- [Provided information]:
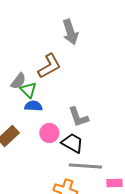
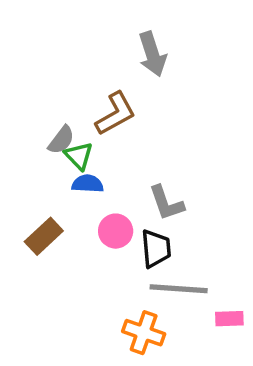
black trapezoid: (72, 143) -> (156, 249), turned 55

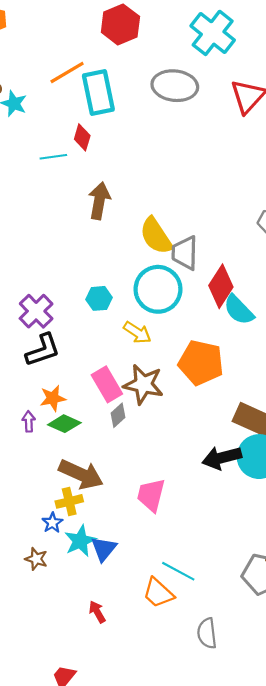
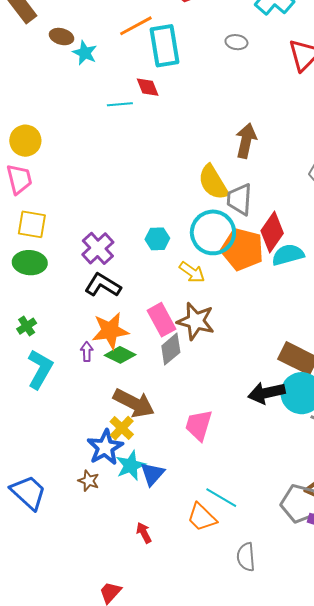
gray ellipse: (175, 86) -> (236, 42), size x0.5
red diamond: (82, 137) -> (148, 87), turned -40
brown arrow: (99, 201) -> (246, 141), moved
cyan semicircle: (239, 310) -> (288, 255), turned 116
black L-shape: (43, 350) -> (103, 285), turned -132
orange pentagon: (201, 363) -> (242, 249), moved
orange star: (53, 398) -> (110, 331), size x1.5
gray diamond: (118, 415) -> (171, 349), size x1.4
yellow cross: (69, 501) -> (122, 428), turned -35
blue star: (52, 523) -> (105, 447), size x1.8

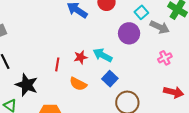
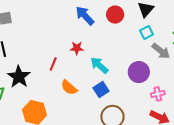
purple circle: (129, 33) -> (139, 72), moved
red star: (81, 57) -> (77, 48), moved
pink cross: (165, 58) -> (158, 94), moved

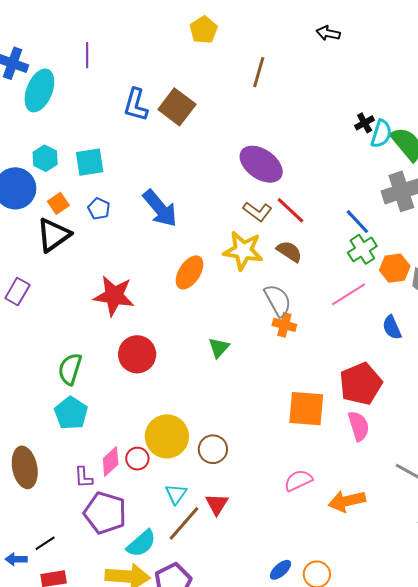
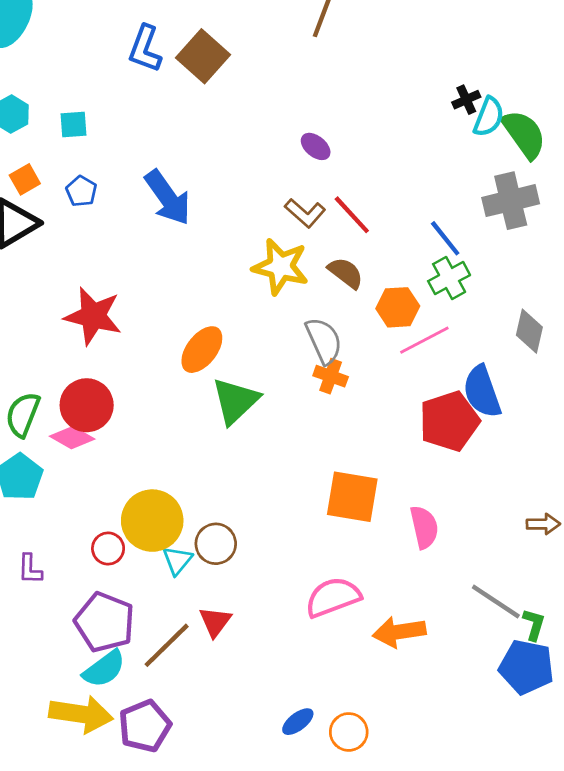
cyan square: (90, 162) -> (73, 125), size x0.7
purple ellipse: (261, 164) -> (316, 146), size x0.5
orange hexagon: (395, 268) -> (398, 307), moved
orange ellipse: (190, 272) -> (202, 350), moved
blue semicircle: (392, 327) -> (482, 392), size x1.5
green triangle: (219, 348) -> (235, 401), size x1.6
red circle: (137, 354) -> (87, 405), moved
red pentagon: (361, 384) -> (449, 421), moved
pink diamond: (111, 461) -> (72, 438), moved, turned 68
pink semicircle: (298, 480) -> (333, 597), size x1.4
cyan triangle: (176, 494) -> (177, 560), moved
purple pentagon: (105, 513) -> (105, 622), moved

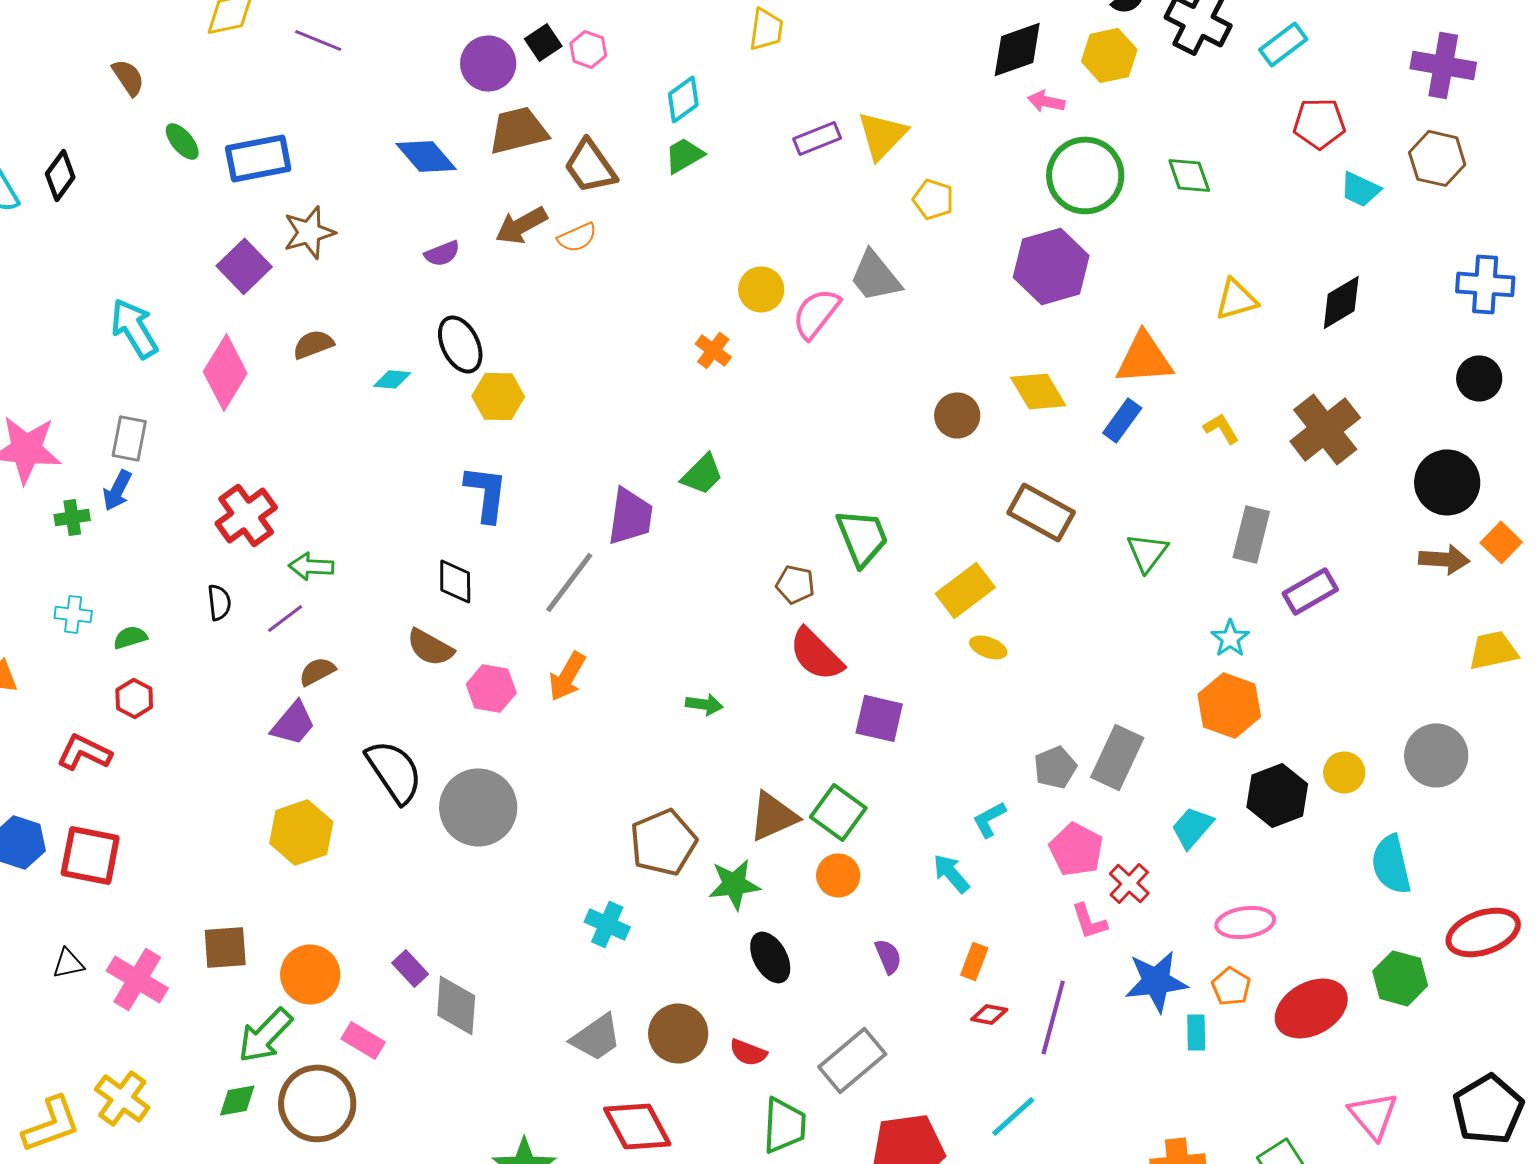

- [Work instructions]: Although the records above contain pictures, only their text is to be repeated, exactly as given.

- [Response to this task]:
black trapezoid: (72, 143) -> (156, 249), turned 55

gray ellipse: (175, 86) -> (236, 42), size x0.5
red diamond: (82, 137) -> (148, 87), turned -40
brown arrow: (99, 201) -> (246, 141), moved
cyan semicircle: (239, 310) -> (288, 255), turned 116
black L-shape: (43, 350) -> (103, 285), turned -132
orange pentagon: (201, 363) -> (242, 249), moved
orange star: (53, 398) -> (110, 331), size x1.5
gray diamond: (118, 415) -> (171, 349), size x1.4
yellow cross: (69, 501) -> (122, 428), turned -35
blue star: (52, 523) -> (105, 447), size x1.8

purple circle: (129, 33) -> (139, 72), moved
red star: (81, 57) -> (77, 48), moved
pink cross: (165, 58) -> (158, 94), moved

cyan square: (90, 162) -> (73, 125), size x0.7
purple ellipse: (261, 164) -> (316, 146), size x0.5
orange hexagon: (395, 268) -> (398, 307), moved
orange ellipse: (190, 272) -> (202, 350), moved
blue semicircle: (392, 327) -> (482, 392), size x1.5
green triangle: (219, 348) -> (235, 401), size x1.6
red circle: (137, 354) -> (87, 405), moved
red pentagon: (361, 384) -> (449, 421), moved
pink diamond: (111, 461) -> (72, 438), moved, turned 68
pink semicircle: (298, 480) -> (333, 597), size x1.4
cyan triangle: (176, 494) -> (177, 560), moved
purple pentagon: (105, 513) -> (105, 622), moved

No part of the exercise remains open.